#### TASK REQUIREMENTS:
Repeat each record exactly, skipping the pictures.

◇ ◇ ◇ ◇ ◇

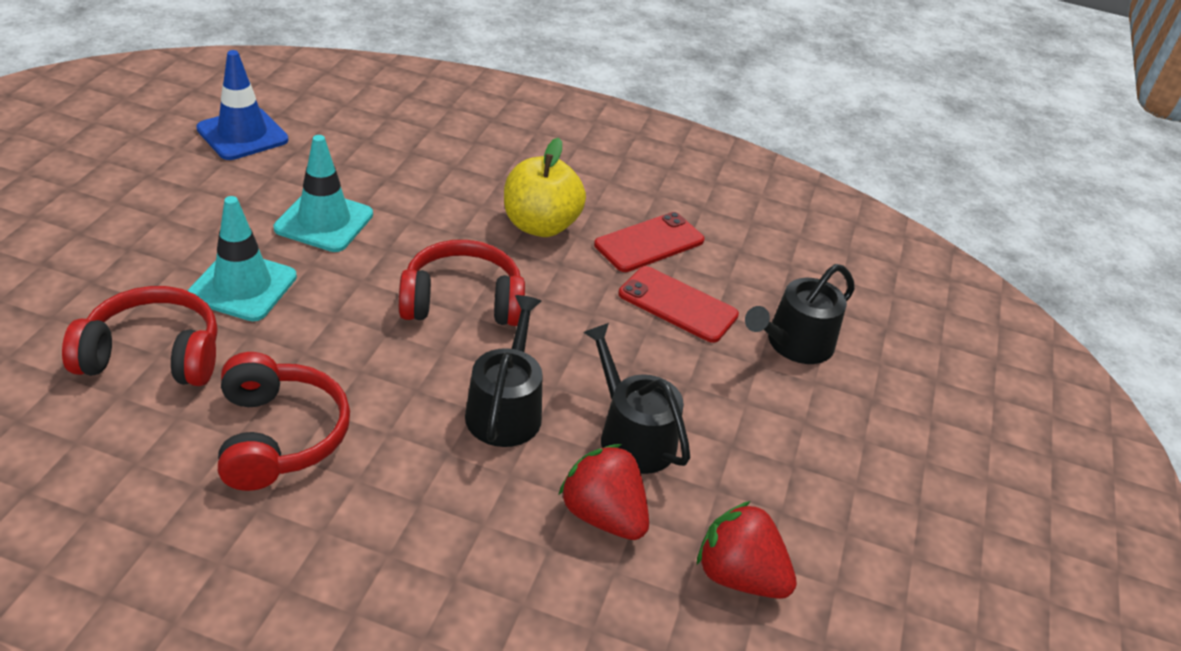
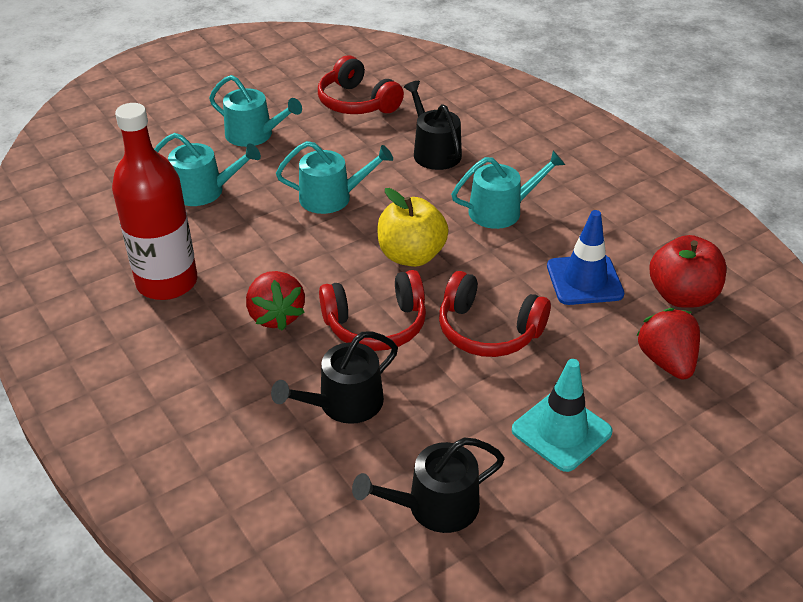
red apple: 0 -> 1
red bottle: 0 -> 1
red phone: 2 -> 0
turquoise traffic cone: 2 -> 1
turquoise watering can: 0 -> 4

◇ ◇ ◇ ◇ ◇

#### SOLUTION TO THE PROBLEM:
red apple: 0 -> 1
red bottle: 0 -> 1
red phone: 2 -> 0
turquoise traffic cone: 2 -> 1
turquoise watering can: 0 -> 4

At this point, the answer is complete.